- **WHAT IS EXPECTED**: Go through the records and copy each line where the string "white" occurs.

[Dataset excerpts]
* * *

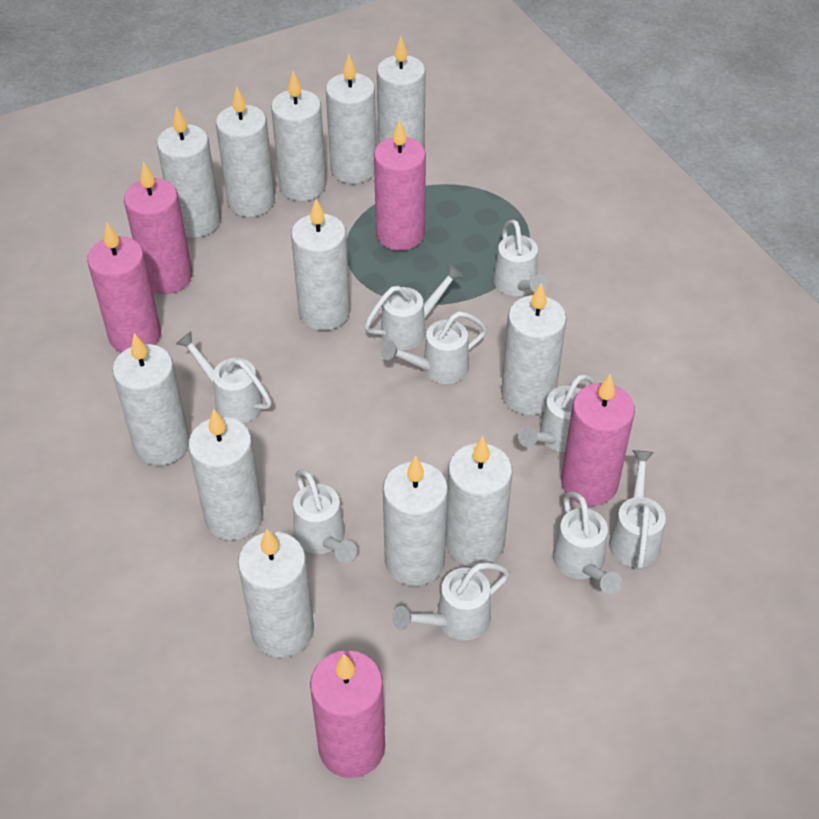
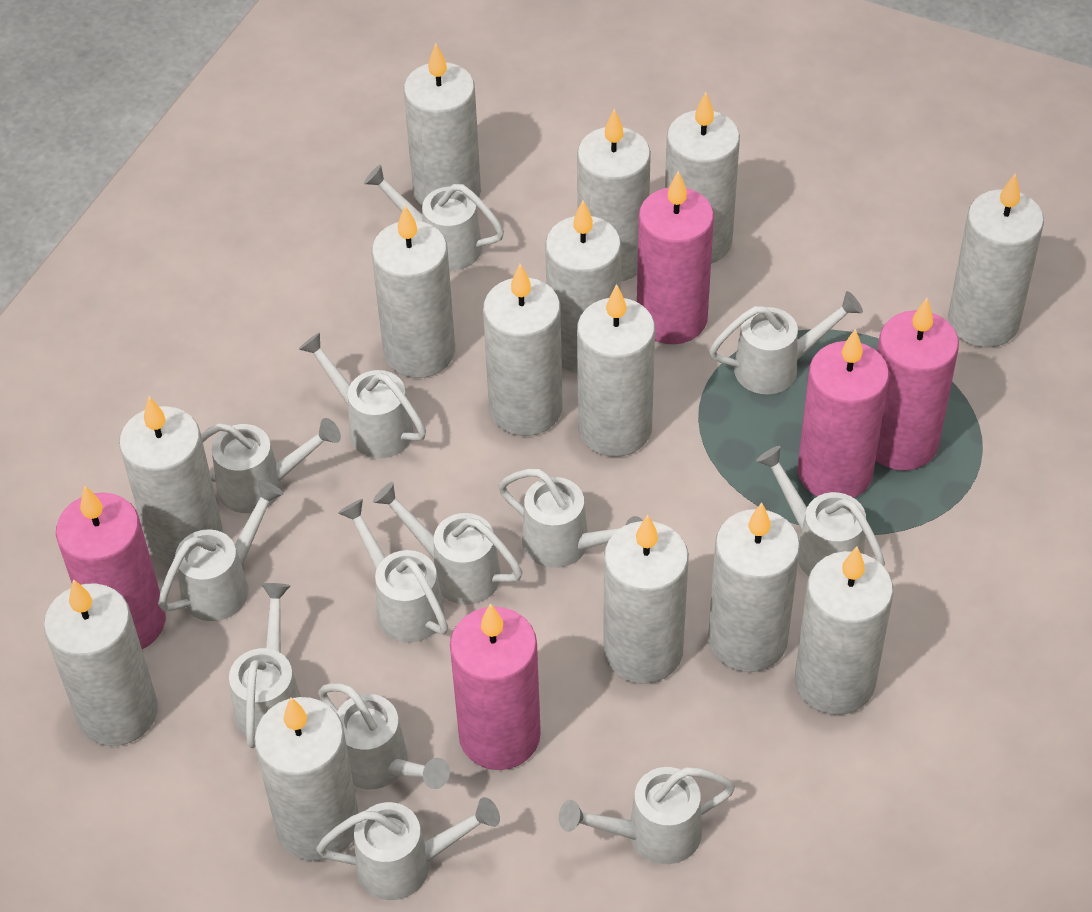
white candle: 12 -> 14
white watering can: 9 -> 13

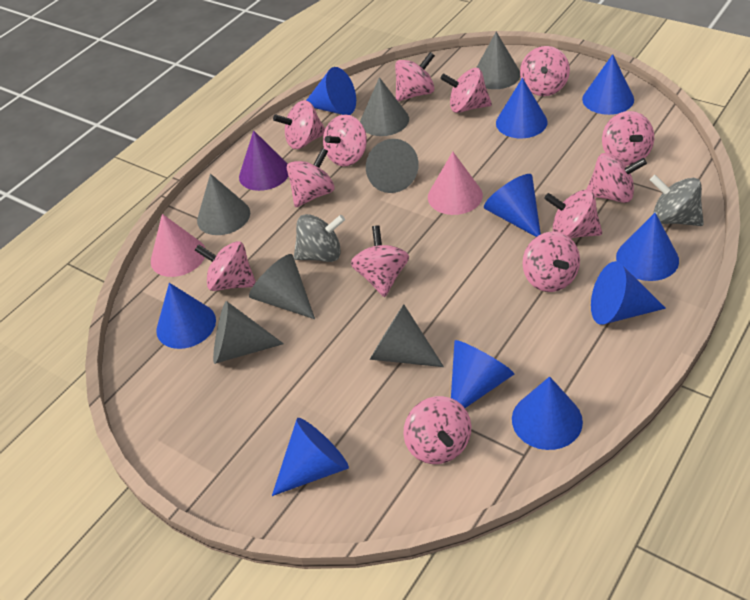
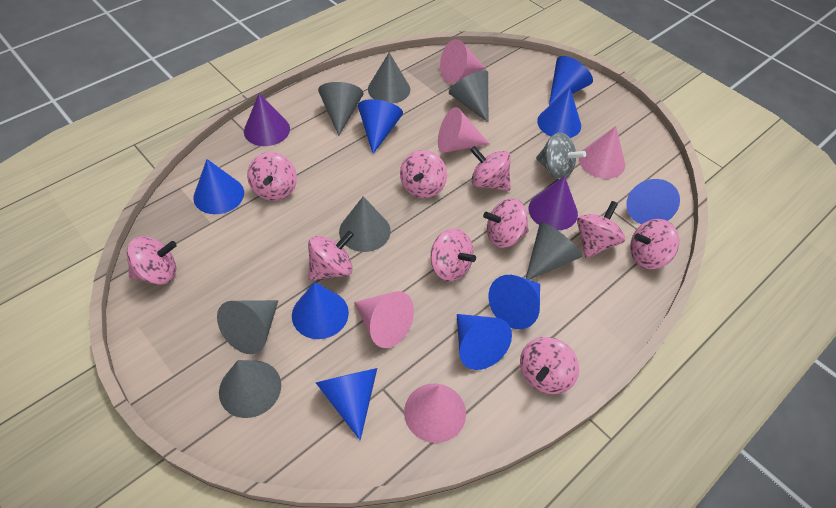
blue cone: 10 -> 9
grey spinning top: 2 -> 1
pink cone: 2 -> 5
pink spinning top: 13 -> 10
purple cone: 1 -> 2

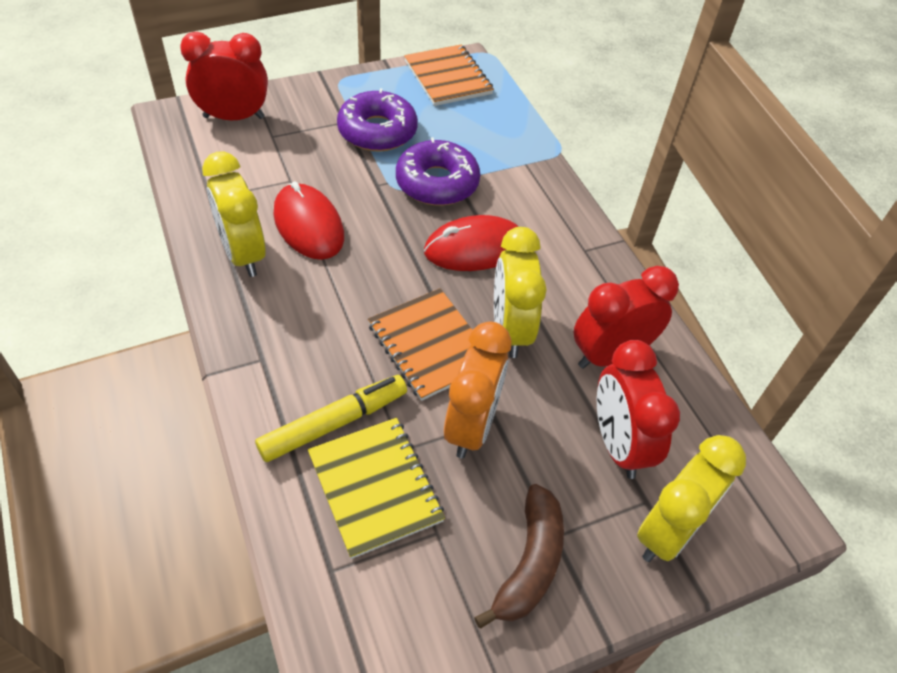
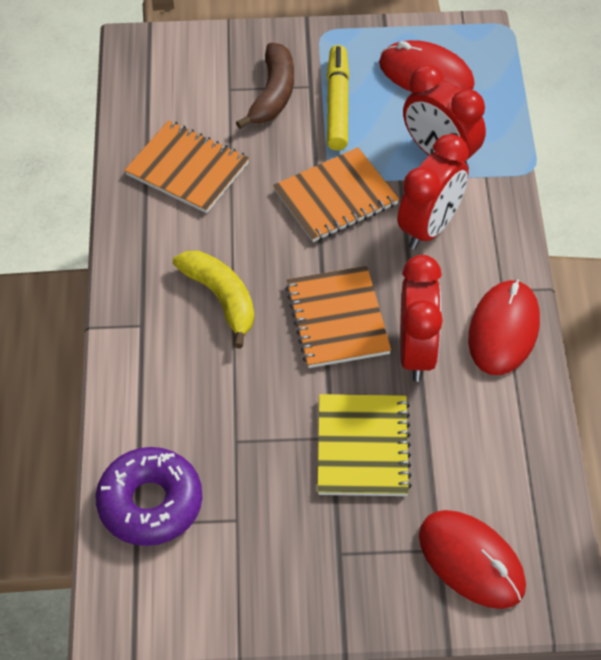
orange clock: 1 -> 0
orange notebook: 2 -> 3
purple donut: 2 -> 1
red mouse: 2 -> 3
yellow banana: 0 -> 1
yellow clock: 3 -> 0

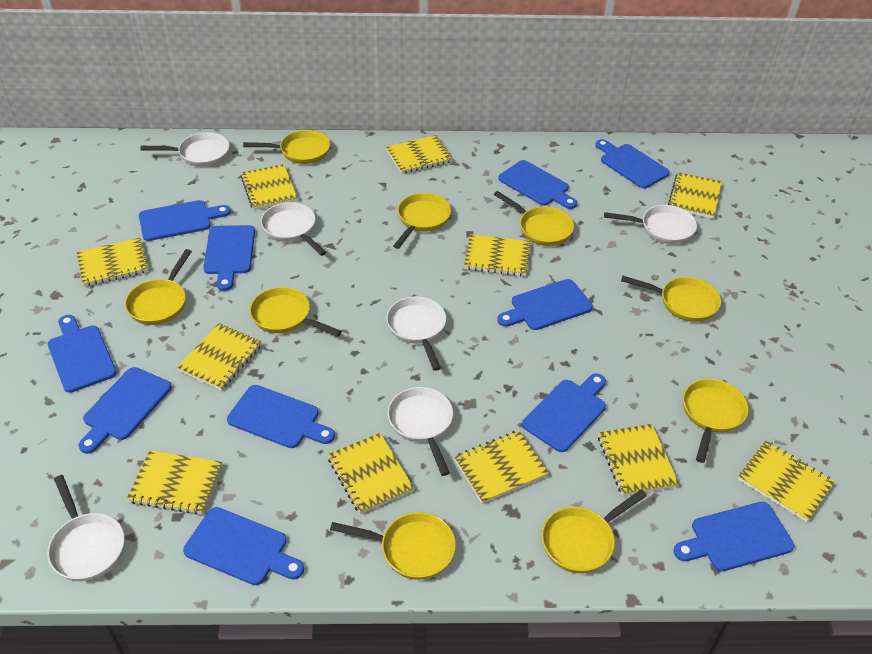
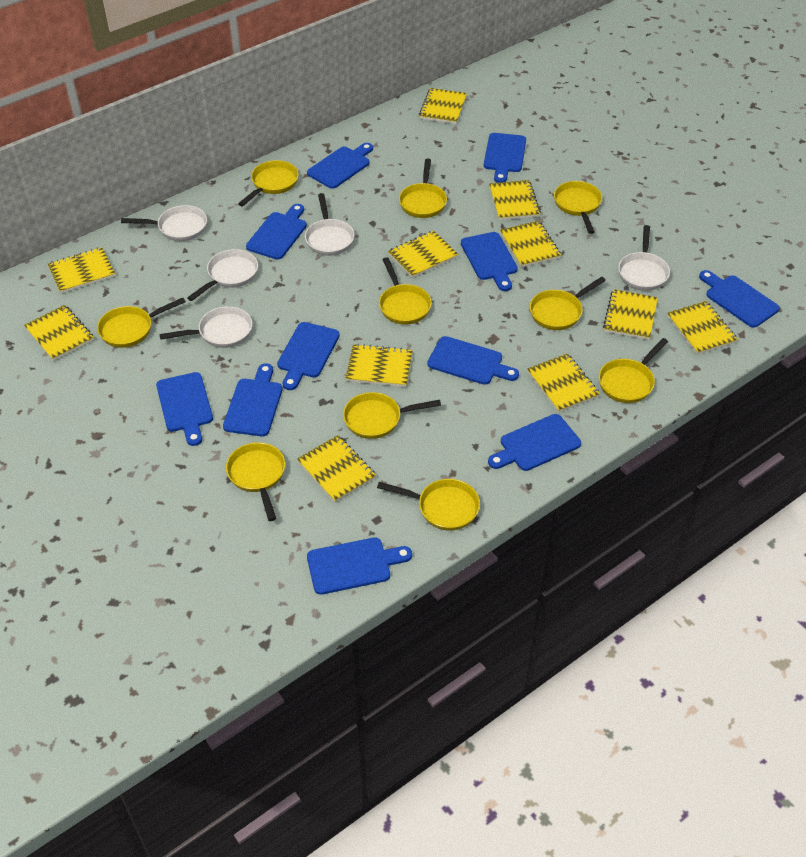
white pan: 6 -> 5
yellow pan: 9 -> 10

* * *

- **ANSWER SPACE**:
white candle: 12 -> 14
white watering can: 9 -> 13
white pan: 6 -> 5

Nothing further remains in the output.